DATA TO EXAMINE Block Start

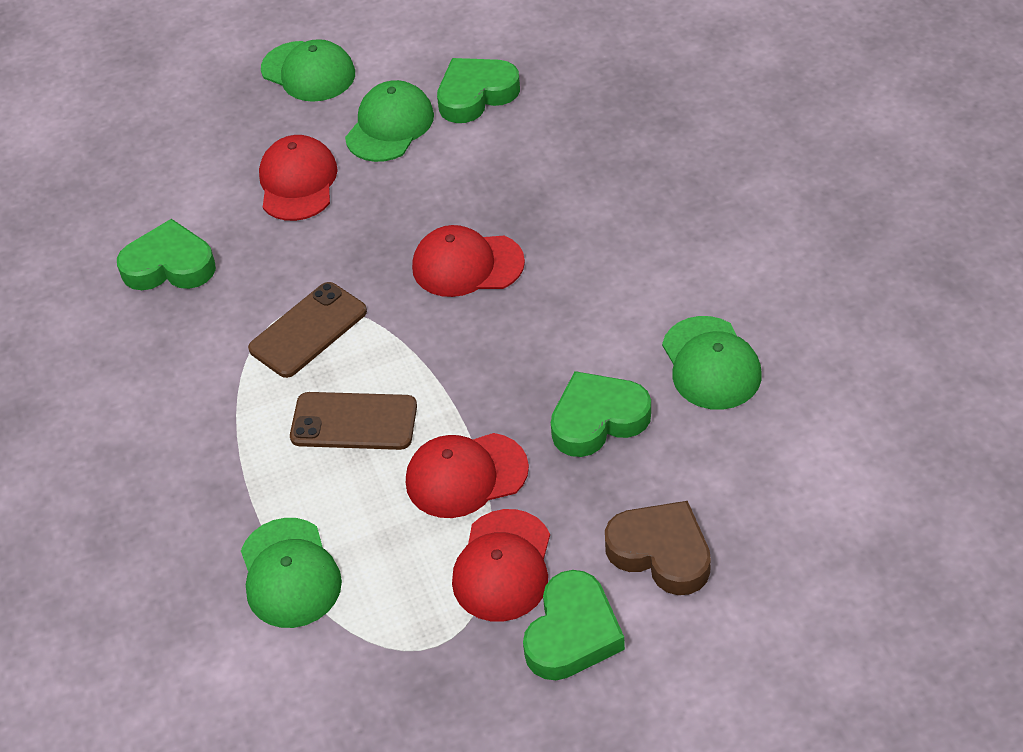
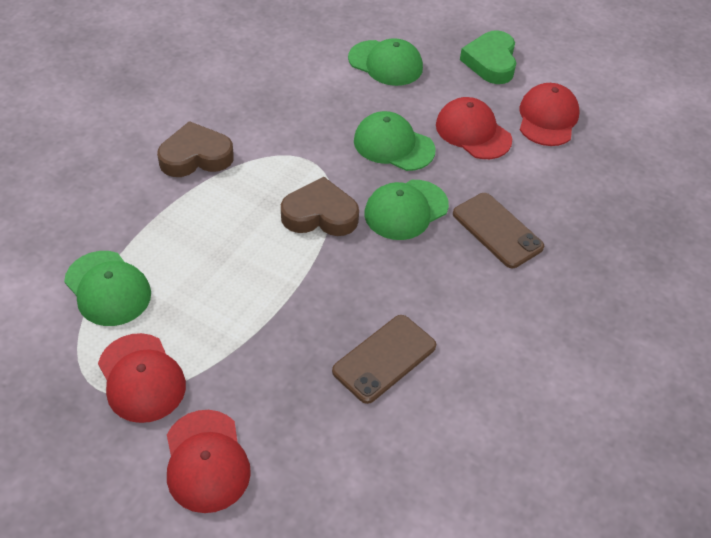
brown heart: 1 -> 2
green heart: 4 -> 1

DATA TO EXAMINE Block End
DATA TO EXAMINE Block Start

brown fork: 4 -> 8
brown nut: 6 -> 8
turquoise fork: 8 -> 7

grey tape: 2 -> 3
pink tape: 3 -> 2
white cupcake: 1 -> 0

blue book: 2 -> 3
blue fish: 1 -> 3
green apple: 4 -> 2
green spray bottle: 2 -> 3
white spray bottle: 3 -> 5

DATA TO EXAMINE Block End

> [EXERCISE GOAL]:
Where a line of the records has the string "brown", copy that line.

> [RESULT OF THIS TASK]:
brown heart: 1 -> 2
brown fork: 4 -> 8
brown nut: 6 -> 8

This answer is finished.